** Given information follows **

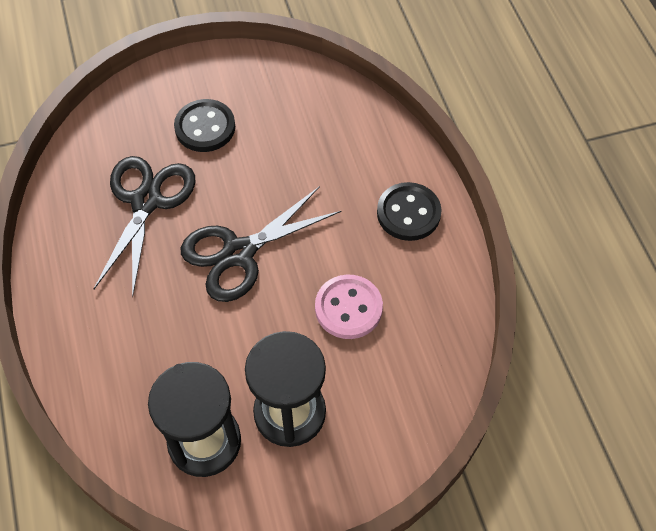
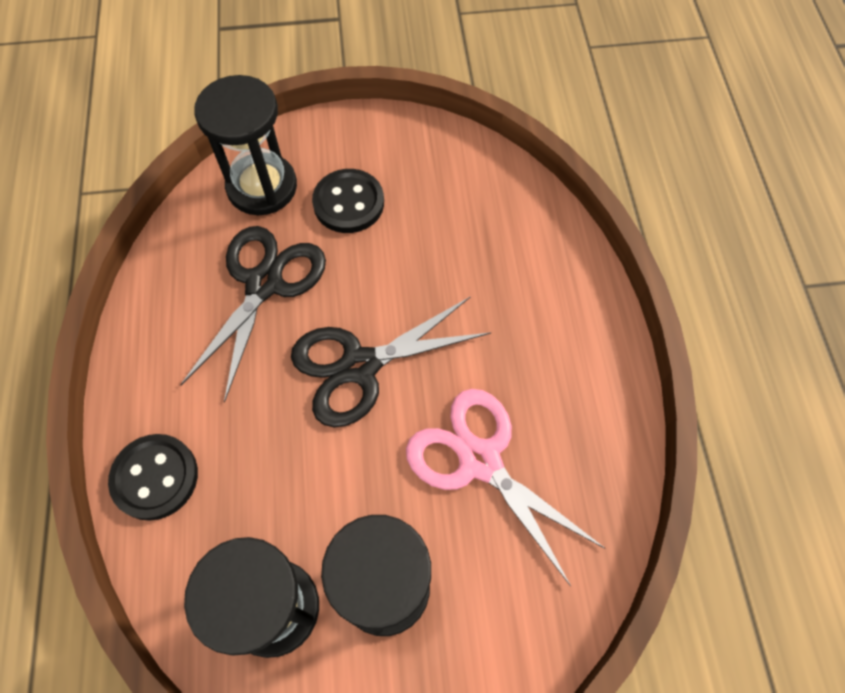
camera: 10 degrees right, 5 degrees up
pink button [315,274,383,339] -> pink scissors [406,389,606,586]
black button [377,182,441,241] -> black button moved to [108,434,198,521]
none -> black hourglass [194,75,297,215]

** End of Given information **

**What to produce:** Transcribe the data word for word, with no images.

**Finished task:**
camera: 10 degrees right, 5 degrees up
pink button [315,274,383,339] -> pink scissors [406,389,606,586]
black button [377,182,441,241] -> black button moved to [108,434,198,521]
none -> black hourglass [194,75,297,215]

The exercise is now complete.